PROBLEM REQUIREMENTS ▸ Please repeat the lines below exactly. Begin with the line containing "black_rogudigen 386,339 to 267,322" and go on through the line containing "- move: white_duvorok 474,231 to 351,219".

RECORD SET ▸
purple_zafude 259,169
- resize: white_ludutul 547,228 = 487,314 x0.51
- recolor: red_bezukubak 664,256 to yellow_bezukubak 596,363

==

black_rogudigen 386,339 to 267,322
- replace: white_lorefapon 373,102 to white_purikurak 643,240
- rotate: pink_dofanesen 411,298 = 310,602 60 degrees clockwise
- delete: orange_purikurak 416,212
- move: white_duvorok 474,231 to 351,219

---

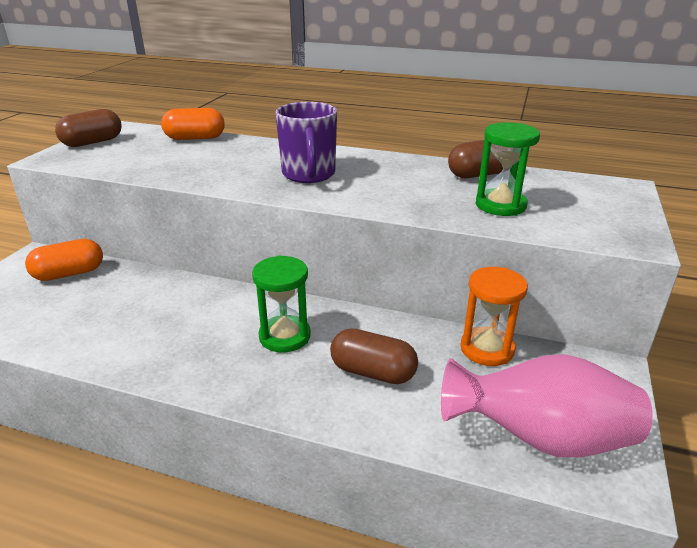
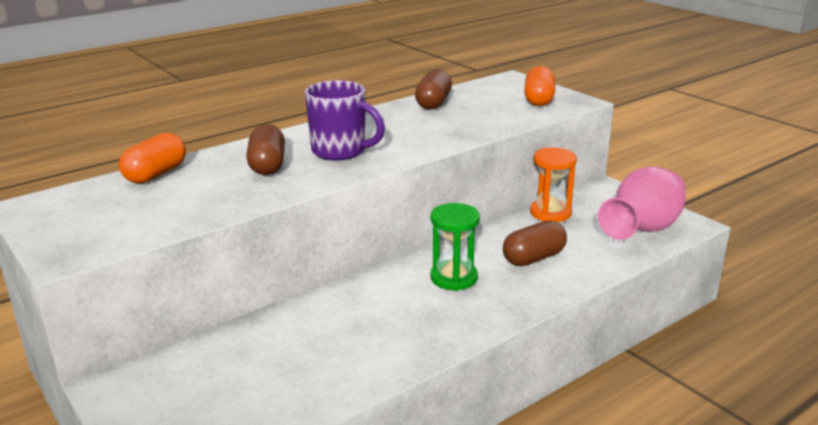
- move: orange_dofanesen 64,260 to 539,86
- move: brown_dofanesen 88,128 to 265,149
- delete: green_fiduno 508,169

ANSWER BOX ▸
black_rogudigen 386,339 to 267,322
- replace: white_lorefapon 373,102 to white_purikurak 643,240
- rotate: pink_dofanesen 411,298 = 310,602 60 degrees clockwise
- delete: orange_purikurak 416,212
- move: white_duvorok 474,231 to 351,219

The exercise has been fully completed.